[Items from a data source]
◆ ◆ ◆
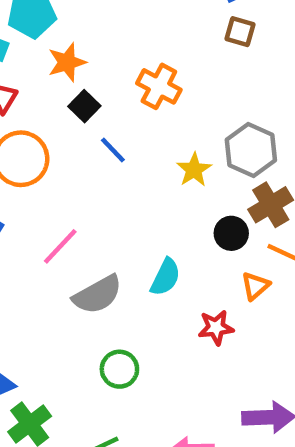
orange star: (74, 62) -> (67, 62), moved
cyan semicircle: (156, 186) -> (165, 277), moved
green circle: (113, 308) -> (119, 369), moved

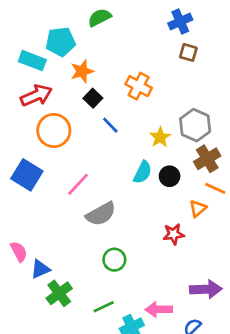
black circle: (231, 233) -> (170, 176), moved
cyan semicircle: (165, 277) -> (143, 172), moved

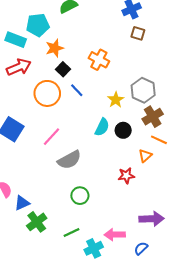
orange circle: (54, 130) -> (47, 93), moved

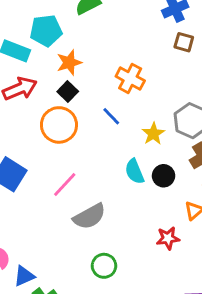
black square: (63, 69) -> (68, 92), moved
blue line: (77, 90) -> (111, 116), moved
cyan semicircle: (102, 127) -> (134, 171), turned 132

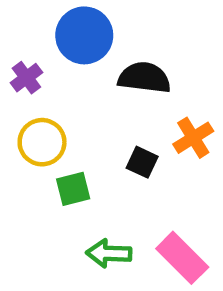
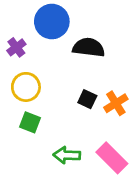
orange cross: (193, 138) -> (116, 103), moved
green square: (73, 189) -> (30, 122), moved, turned 35

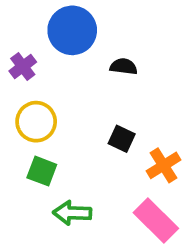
black semicircle: (89, 47) -> (124, 67), size x0.6
orange cross: (116, 103) -> (164, 165), moved
green arrow: (67, 155) -> (72, 213), moved

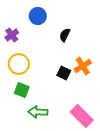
blue circle: (72, 30) -> (38, 16), size x0.7
black semicircle: (124, 67) -> (65, 35), turned -72
orange cross: (164, 165) -> (83, 66), moved

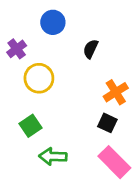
yellow circle: (19, 64) -> (39, 78), moved
black square: (64, 73) -> (107, 123), moved
green square: (22, 90) -> (31, 126), turned 35

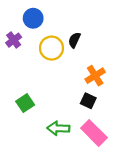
blue circle: (53, 22) -> (33, 18), moved
yellow circle: (39, 78) -> (51, 48), moved
green arrow: (53, 156) -> (58, 128), moved

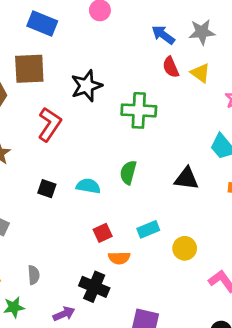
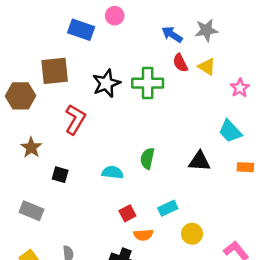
blue rectangle: (42, 23) -> (81, 30), moved
green cross: (139, 110) -> (148, 83), moved
black square: (47, 189) -> (60, 175), moved
yellow circle: (185, 248) -> (192, 234), moved

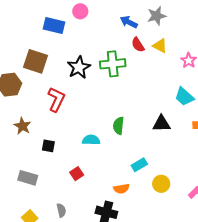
brown square: (55, 71) -> (36, 61), turned 30
red square: (127, 213) -> (77, 174), moved

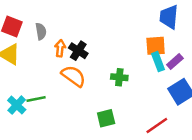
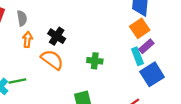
orange square: (156, 46) -> (140, 28), moved, turned -30
orange arrow: (60, 48) -> (27, 40), moved
cyan rectangle: (158, 62) -> (137, 56), moved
◆ ◆ ◆
The reply should hold only the lines running from the top of the records to the line containing "black semicircle: (124, 67)", both included, copied exactly with no pictures.

orange star: (74, 62) -> (67, 62), moved
cyan semicircle: (156, 186) -> (165, 277), moved
green circle: (113, 308) -> (119, 369), moved

black circle: (231, 233) -> (170, 176), moved
cyan semicircle: (165, 277) -> (143, 172), moved

orange circle: (54, 130) -> (47, 93), moved

black square: (63, 69) -> (68, 92), moved
blue line: (77, 90) -> (111, 116), moved
cyan semicircle: (102, 127) -> (134, 171), turned 132

orange cross: (193, 138) -> (116, 103), moved
green square: (73, 189) -> (30, 122), moved, turned 35

black semicircle: (89, 47) -> (124, 67), size x0.6
orange cross: (116, 103) -> (164, 165), moved
green arrow: (67, 155) -> (72, 213), moved

blue circle: (72, 30) -> (38, 16), size x0.7
black semicircle: (124, 67) -> (65, 35), turned -72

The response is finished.